Scene change data:

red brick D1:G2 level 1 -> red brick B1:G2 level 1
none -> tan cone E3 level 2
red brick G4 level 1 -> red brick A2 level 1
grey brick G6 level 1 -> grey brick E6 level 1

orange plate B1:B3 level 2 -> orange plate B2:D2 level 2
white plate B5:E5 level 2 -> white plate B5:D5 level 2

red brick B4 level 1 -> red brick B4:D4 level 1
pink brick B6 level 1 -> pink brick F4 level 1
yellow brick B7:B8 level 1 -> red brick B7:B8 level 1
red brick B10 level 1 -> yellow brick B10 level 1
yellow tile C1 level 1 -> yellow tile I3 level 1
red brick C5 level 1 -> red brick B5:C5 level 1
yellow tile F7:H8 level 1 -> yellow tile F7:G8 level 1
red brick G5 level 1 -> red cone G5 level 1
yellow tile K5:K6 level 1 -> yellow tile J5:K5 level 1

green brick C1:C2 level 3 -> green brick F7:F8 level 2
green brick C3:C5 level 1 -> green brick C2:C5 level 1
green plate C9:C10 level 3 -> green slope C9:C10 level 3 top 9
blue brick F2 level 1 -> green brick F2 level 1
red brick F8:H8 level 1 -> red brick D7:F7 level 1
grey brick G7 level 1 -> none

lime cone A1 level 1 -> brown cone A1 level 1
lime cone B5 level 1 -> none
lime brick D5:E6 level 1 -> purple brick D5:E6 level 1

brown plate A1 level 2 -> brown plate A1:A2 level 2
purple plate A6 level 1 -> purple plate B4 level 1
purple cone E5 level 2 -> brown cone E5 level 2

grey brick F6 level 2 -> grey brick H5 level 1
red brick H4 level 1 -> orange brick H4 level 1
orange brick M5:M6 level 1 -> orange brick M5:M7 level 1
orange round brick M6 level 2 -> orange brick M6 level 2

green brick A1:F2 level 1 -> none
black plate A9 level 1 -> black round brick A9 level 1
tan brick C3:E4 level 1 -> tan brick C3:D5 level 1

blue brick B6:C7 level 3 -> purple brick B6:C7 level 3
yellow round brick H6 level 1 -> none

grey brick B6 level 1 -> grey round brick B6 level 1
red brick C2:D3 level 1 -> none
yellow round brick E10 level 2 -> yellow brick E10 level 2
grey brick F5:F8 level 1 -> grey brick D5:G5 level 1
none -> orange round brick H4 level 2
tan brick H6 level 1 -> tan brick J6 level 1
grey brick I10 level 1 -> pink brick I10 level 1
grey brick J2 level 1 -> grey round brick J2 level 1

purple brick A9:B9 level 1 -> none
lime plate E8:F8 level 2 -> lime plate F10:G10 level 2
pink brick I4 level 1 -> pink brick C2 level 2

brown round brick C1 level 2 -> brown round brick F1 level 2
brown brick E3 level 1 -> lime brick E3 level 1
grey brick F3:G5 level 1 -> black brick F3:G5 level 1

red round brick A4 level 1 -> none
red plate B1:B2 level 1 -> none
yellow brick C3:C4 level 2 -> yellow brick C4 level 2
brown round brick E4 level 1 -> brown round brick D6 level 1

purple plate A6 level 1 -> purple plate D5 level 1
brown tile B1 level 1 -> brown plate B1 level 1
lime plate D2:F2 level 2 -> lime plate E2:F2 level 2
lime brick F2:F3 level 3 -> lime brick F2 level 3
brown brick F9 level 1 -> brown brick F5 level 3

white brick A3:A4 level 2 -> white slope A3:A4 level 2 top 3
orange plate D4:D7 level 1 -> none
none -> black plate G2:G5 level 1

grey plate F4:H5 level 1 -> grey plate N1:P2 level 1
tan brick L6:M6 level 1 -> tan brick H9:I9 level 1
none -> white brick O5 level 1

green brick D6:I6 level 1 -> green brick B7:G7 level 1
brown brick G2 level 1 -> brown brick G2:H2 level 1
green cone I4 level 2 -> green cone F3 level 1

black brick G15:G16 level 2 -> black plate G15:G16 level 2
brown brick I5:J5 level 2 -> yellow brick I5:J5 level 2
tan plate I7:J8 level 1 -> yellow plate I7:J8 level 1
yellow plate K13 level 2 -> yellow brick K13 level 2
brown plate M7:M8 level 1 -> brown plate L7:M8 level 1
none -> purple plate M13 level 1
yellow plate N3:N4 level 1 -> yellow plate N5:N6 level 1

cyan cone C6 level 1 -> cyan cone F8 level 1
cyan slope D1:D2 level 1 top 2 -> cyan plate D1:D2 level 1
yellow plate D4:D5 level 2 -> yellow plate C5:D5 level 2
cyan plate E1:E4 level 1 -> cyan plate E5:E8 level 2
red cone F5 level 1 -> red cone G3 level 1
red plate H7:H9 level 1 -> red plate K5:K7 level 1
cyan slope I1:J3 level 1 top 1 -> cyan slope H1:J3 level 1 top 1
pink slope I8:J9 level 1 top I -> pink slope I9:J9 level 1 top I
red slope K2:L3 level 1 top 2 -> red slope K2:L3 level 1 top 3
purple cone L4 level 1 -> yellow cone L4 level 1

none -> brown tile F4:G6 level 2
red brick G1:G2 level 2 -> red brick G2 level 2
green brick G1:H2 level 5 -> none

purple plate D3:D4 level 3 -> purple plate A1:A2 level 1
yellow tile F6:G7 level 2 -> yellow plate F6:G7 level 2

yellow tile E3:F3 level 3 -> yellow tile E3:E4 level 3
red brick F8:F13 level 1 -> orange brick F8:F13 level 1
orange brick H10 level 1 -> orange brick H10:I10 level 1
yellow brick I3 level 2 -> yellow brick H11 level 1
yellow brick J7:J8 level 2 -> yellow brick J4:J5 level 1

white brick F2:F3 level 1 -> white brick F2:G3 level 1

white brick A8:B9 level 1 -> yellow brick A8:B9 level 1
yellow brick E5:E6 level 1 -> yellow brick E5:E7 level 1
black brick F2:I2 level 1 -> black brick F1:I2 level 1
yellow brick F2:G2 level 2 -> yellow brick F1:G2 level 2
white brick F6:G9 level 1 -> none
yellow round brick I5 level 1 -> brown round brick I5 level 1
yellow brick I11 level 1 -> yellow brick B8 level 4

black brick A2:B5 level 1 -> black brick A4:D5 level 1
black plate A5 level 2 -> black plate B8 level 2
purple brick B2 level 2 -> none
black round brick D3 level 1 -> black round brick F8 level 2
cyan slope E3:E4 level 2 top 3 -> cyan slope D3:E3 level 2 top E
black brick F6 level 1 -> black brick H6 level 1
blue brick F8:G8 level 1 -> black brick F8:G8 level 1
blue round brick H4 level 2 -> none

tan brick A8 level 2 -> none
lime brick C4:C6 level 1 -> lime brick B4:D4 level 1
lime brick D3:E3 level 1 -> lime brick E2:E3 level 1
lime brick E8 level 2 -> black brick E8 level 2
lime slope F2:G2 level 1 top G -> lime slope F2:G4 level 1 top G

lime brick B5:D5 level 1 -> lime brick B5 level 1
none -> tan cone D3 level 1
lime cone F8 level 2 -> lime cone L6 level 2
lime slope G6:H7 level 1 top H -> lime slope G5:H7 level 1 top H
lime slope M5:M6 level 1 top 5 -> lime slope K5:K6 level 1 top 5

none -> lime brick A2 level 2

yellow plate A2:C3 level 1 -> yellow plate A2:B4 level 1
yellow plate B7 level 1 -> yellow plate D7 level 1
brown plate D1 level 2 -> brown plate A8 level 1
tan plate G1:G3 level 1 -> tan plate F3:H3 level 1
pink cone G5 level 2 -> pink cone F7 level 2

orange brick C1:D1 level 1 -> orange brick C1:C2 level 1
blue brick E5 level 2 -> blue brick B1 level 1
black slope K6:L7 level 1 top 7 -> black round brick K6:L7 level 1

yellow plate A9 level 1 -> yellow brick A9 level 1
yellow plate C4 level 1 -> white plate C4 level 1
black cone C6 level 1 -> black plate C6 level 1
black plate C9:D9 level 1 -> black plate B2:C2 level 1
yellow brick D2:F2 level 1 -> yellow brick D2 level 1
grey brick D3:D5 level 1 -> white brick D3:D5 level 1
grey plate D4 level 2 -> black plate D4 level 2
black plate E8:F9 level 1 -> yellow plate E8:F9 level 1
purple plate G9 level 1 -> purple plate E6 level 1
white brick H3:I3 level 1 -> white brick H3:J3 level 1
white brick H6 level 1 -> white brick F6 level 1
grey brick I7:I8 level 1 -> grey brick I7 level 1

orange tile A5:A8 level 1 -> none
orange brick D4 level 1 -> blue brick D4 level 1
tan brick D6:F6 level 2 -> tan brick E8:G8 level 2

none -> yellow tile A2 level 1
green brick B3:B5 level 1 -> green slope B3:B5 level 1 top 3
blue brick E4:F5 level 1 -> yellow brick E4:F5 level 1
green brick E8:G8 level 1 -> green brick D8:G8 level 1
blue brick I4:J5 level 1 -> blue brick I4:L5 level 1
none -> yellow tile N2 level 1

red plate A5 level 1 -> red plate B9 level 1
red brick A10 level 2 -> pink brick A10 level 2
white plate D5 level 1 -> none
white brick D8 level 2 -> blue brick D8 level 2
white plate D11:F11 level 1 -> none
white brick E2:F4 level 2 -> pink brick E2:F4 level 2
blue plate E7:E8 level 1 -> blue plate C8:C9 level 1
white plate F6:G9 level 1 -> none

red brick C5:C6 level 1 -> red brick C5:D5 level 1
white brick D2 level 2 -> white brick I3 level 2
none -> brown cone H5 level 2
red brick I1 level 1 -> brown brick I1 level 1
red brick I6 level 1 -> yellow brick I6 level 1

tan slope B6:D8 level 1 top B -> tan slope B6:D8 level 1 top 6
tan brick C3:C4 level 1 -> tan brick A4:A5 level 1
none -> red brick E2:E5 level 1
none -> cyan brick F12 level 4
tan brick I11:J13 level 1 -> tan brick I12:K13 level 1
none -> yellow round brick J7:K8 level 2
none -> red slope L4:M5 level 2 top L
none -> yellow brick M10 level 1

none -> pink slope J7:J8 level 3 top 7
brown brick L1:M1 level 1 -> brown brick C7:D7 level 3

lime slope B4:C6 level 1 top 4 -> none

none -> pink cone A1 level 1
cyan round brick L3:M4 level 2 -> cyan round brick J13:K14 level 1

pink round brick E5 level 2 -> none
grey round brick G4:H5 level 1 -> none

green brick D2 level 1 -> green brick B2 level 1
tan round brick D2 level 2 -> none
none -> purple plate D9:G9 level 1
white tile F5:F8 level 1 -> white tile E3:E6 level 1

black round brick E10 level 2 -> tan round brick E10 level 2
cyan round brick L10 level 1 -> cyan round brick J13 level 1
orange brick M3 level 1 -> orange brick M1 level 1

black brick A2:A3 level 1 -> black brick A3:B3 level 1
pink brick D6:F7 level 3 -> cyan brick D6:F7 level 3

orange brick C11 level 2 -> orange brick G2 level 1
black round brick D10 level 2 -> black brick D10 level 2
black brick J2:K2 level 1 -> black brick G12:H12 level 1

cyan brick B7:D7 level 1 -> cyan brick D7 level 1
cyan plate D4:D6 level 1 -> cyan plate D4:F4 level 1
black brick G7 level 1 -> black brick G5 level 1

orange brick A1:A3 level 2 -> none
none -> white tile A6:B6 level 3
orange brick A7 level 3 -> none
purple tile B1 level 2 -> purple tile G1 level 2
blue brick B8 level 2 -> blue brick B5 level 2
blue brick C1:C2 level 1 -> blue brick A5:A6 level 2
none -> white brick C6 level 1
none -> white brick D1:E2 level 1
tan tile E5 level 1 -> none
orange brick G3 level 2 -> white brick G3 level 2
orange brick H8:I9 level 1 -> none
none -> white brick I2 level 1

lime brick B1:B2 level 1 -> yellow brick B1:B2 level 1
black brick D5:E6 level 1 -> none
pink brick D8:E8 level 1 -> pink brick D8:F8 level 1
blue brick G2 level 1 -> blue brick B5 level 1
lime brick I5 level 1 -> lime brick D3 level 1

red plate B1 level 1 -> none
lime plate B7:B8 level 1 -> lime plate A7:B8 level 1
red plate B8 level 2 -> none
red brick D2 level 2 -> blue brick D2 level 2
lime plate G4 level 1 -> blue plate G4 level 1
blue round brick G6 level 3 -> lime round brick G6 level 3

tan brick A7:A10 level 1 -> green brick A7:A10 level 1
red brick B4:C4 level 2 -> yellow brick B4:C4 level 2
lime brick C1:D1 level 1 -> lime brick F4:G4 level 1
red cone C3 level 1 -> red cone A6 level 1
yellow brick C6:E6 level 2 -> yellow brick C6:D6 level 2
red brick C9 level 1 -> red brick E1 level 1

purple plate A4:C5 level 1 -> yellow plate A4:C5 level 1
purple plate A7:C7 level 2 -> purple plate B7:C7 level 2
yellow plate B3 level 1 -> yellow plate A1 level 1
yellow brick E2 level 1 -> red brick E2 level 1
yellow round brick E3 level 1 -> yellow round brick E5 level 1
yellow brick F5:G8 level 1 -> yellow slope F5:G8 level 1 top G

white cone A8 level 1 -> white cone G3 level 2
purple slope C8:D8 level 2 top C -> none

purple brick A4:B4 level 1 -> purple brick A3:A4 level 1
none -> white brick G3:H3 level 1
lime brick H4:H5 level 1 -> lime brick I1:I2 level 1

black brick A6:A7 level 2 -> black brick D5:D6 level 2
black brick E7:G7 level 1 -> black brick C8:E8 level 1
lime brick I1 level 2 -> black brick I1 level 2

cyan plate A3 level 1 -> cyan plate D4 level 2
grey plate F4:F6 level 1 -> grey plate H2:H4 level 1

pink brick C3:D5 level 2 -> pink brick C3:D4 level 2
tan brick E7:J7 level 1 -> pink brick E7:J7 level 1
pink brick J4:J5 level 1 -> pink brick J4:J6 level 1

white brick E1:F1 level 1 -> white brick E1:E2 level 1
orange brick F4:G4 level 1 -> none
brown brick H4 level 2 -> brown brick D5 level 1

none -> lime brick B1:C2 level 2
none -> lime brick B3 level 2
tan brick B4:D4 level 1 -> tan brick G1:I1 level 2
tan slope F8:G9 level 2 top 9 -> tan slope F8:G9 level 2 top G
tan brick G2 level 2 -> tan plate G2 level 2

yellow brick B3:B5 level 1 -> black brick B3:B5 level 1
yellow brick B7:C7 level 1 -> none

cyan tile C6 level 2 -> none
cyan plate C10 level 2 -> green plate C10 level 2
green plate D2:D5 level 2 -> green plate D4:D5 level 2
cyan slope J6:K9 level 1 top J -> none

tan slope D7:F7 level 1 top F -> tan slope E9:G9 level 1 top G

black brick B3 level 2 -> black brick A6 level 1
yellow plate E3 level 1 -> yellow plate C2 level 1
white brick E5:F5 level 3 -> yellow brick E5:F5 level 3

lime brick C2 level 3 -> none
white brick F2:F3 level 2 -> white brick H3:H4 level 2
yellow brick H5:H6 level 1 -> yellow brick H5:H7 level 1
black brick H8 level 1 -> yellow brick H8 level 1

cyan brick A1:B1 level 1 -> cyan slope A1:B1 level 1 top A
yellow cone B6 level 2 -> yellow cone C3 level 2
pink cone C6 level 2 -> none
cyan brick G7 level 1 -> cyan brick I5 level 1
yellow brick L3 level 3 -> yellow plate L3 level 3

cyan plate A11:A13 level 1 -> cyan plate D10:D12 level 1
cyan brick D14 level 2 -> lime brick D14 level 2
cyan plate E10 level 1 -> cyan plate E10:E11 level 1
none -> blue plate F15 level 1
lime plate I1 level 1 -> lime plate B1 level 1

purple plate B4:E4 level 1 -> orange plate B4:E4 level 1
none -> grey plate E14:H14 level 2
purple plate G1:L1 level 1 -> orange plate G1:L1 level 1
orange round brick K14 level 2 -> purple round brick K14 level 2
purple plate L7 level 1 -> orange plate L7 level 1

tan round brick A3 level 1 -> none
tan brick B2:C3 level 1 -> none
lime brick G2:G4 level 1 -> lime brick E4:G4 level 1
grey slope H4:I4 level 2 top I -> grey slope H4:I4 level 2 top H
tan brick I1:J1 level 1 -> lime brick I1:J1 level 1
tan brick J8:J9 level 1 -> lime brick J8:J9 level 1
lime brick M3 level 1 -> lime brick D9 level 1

Problem statement -> An exact copy of the data is needed, running from its first line through the line that holds "lime cone B5 level 1 -> none", and nothing beyond that.

Answer section ->
red brick D1:G2 level 1 -> red brick B1:G2 level 1
none -> tan cone E3 level 2
red brick G4 level 1 -> red brick A2 level 1
grey brick G6 level 1 -> grey brick E6 level 1

orange plate B1:B3 level 2 -> orange plate B2:D2 level 2
white plate B5:E5 level 2 -> white plate B5:D5 level 2

red brick B4 level 1 -> red brick B4:D4 level 1
pink brick B6 level 1 -> pink brick F4 level 1
yellow brick B7:B8 level 1 -> red brick B7:B8 level 1
red brick B10 level 1 -> yellow brick B10 level 1
yellow tile C1 level 1 -> yellow tile I3 level 1
red brick C5 level 1 -> red brick B5:C5 level 1
yellow tile F7:H8 level 1 -> yellow tile F7:G8 level 1
red brick G5 level 1 -> red cone G5 level 1
yellow tile K5:K6 level 1 -> yellow tile J5:K5 level 1

green brick C1:C2 level 3 -> green brick F7:F8 level 2
green brick C3:C5 level 1 -> green brick C2:C5 level 1
green plate C9:C10 level 3 -> green slope C9:C10 level 3 top 9
blue brick F2 level 1 -> green brick F2 level 1
red brick F8:H8 level 1 -> red brick D7:F7 level 1
grey brick G7 level 1 -> none

lime cone A1 level 1 -> brown cone A1 level 1
lime cone B5 level 1 -> none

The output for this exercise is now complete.